BEGIN Input for this task

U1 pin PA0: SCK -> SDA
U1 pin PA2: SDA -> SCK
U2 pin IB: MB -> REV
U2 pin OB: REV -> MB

END Input for this task
BEGIN Input for this task

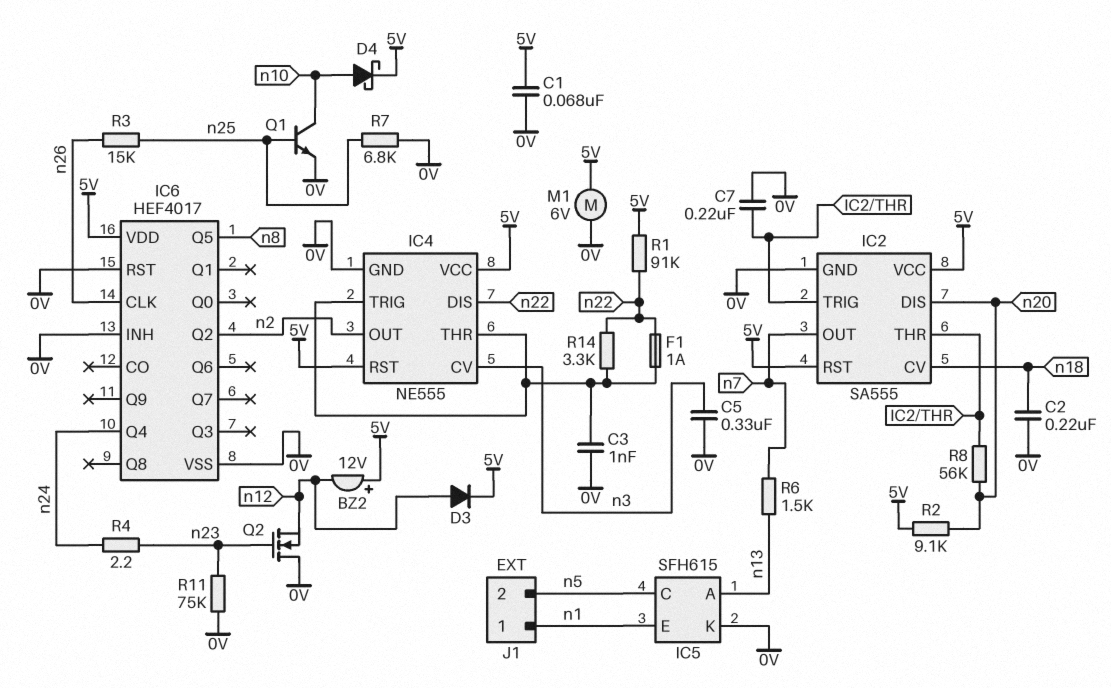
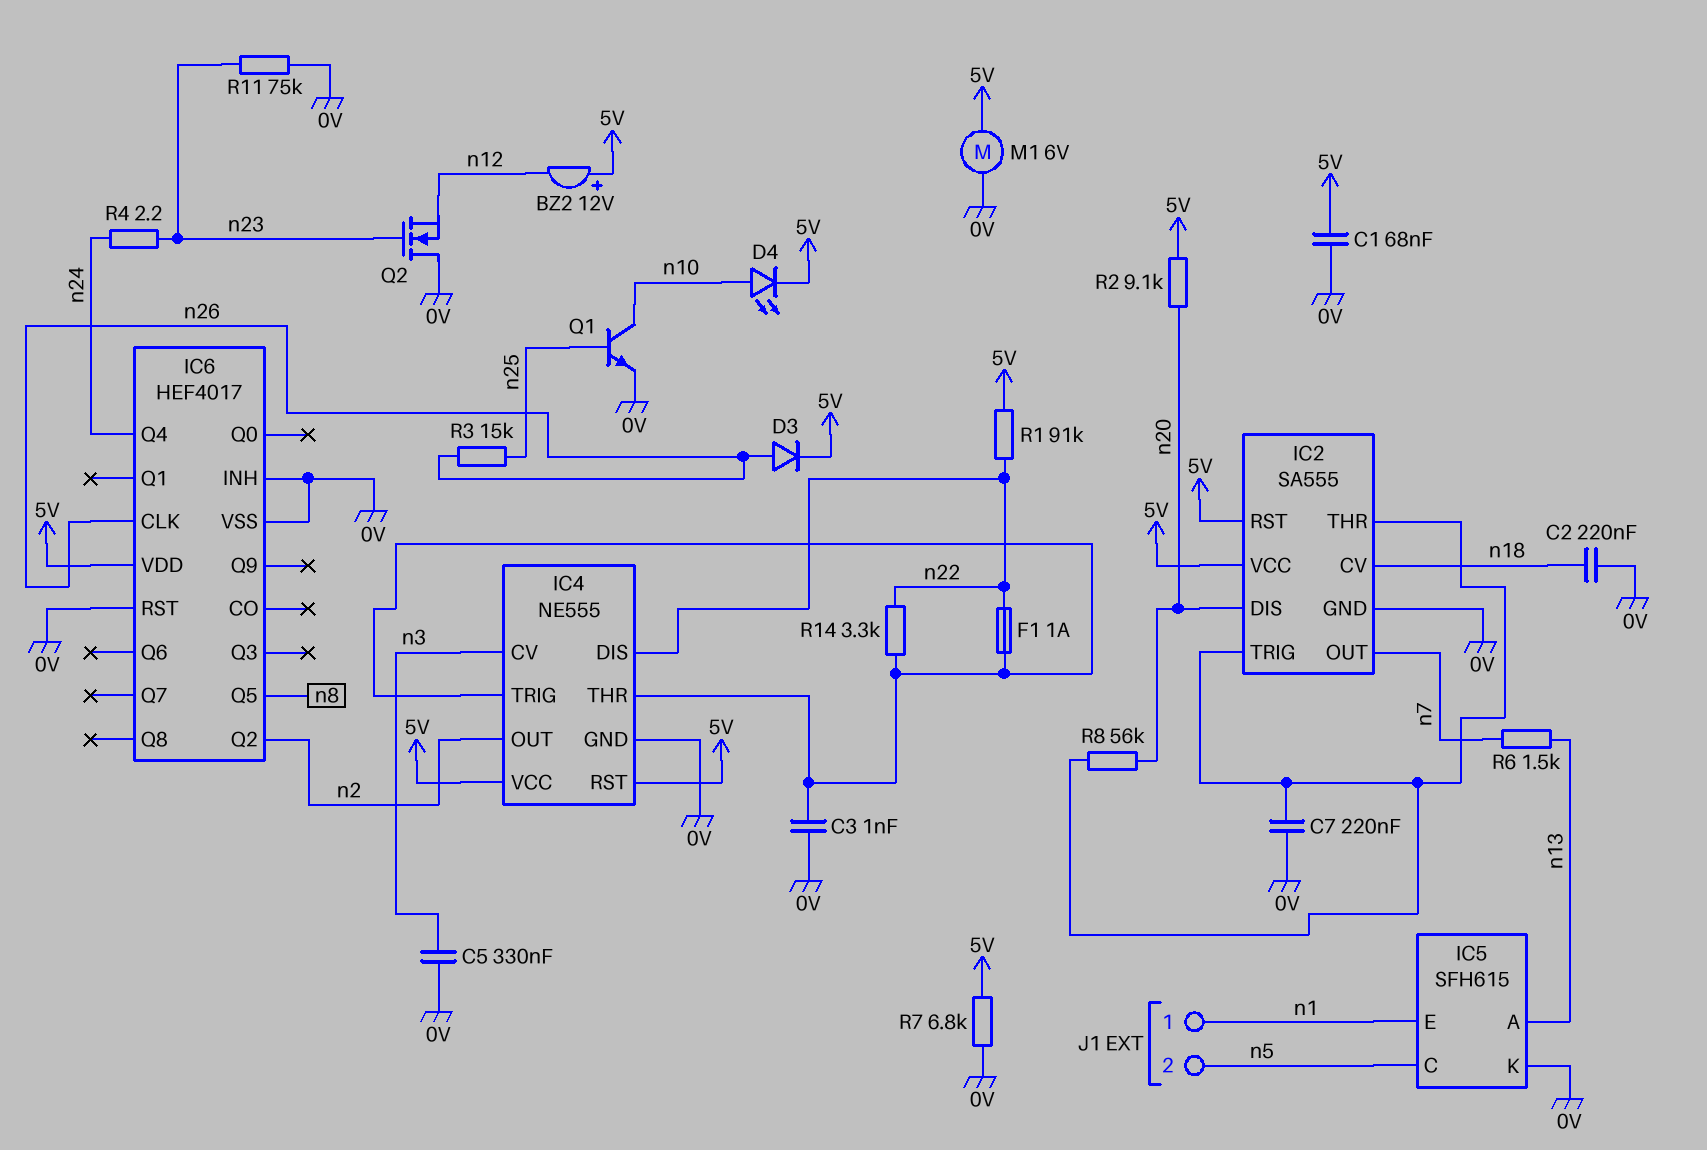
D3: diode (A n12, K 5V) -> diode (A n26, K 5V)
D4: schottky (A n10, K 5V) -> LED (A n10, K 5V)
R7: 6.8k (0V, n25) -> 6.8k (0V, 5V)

END Input for this task
BEGIN Input for this task

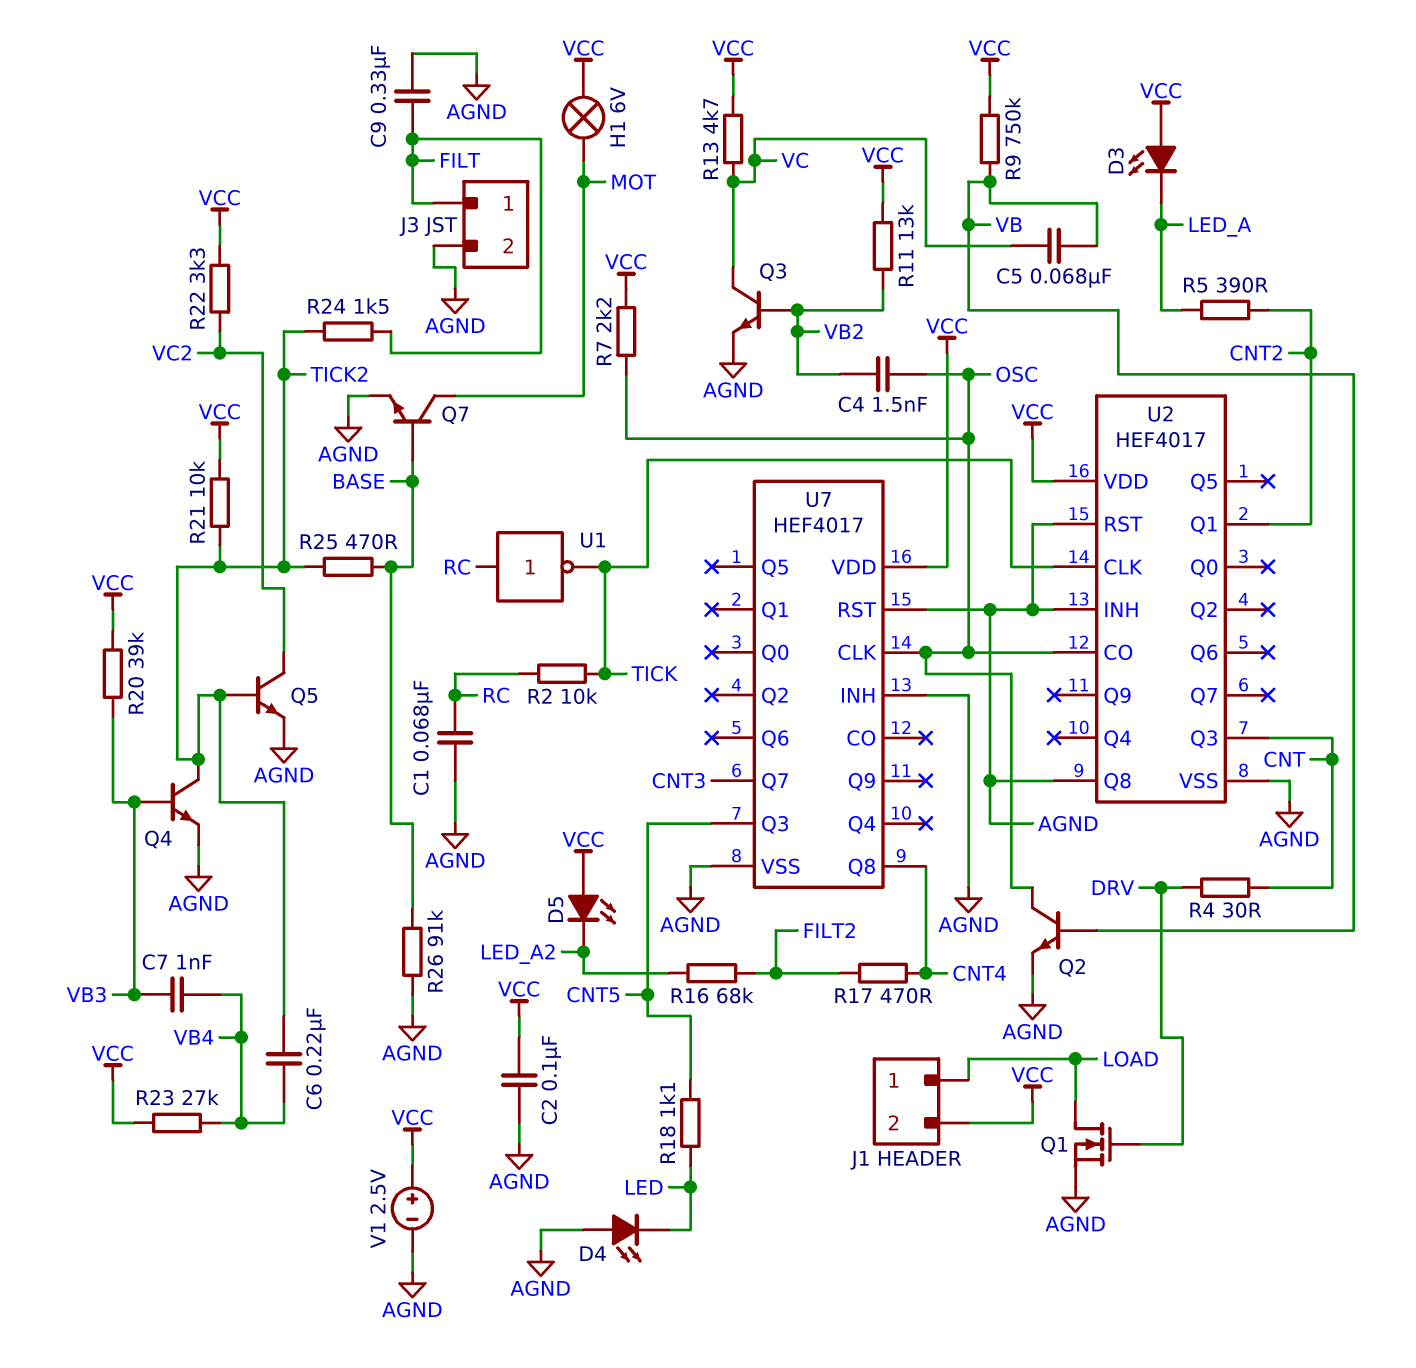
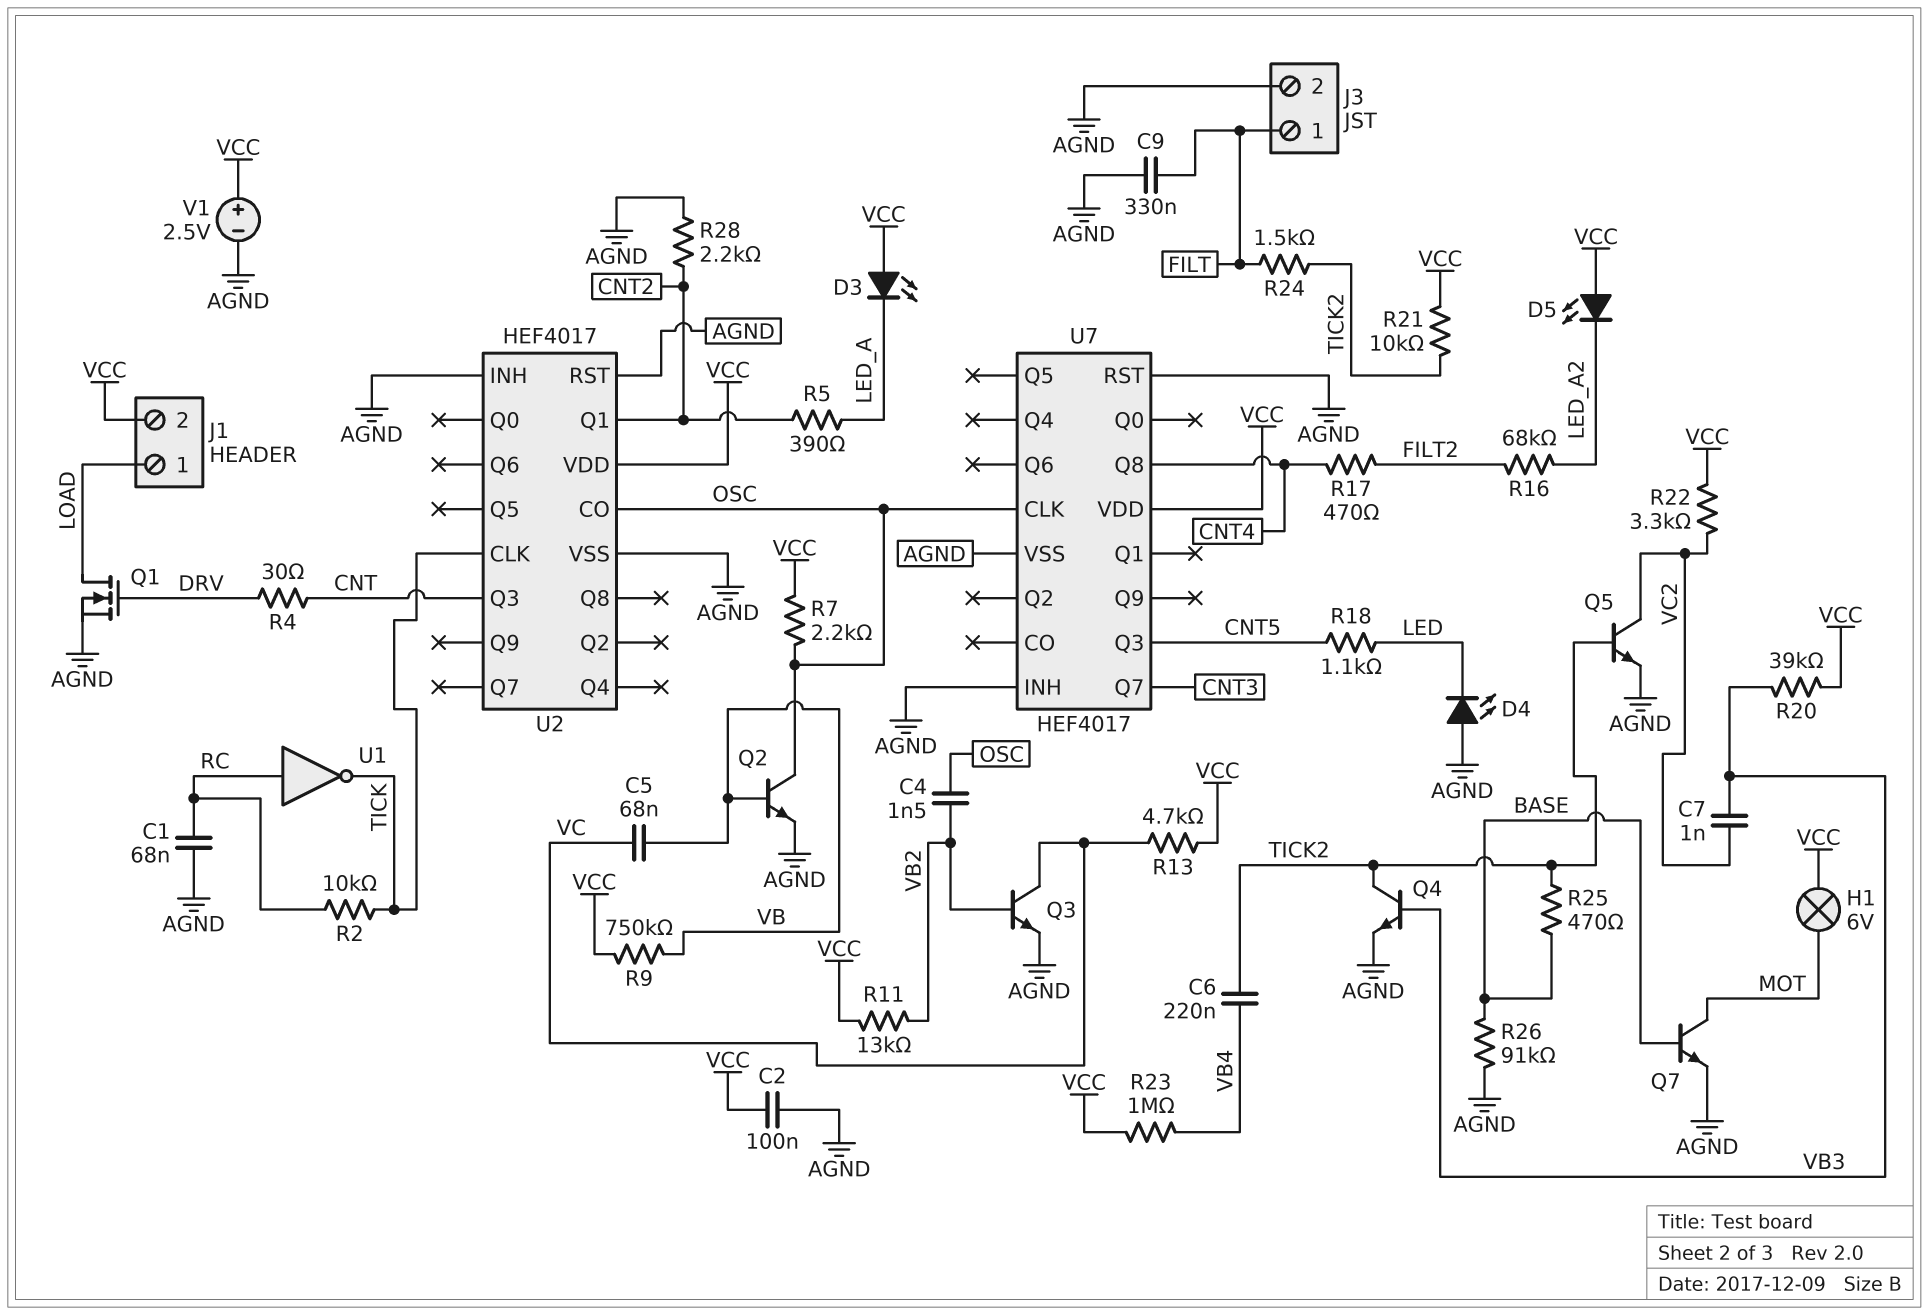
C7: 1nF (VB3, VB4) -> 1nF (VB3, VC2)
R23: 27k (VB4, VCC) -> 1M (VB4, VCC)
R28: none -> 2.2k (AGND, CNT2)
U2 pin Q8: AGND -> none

END Input for this task

• [Task objective]:
From the entries above, extract every line where the word "none" appears.

• [Result of the exercise]:
R28: none -> 2.2k (AGND, CNT2)
U2 pin Q8: AGND -> none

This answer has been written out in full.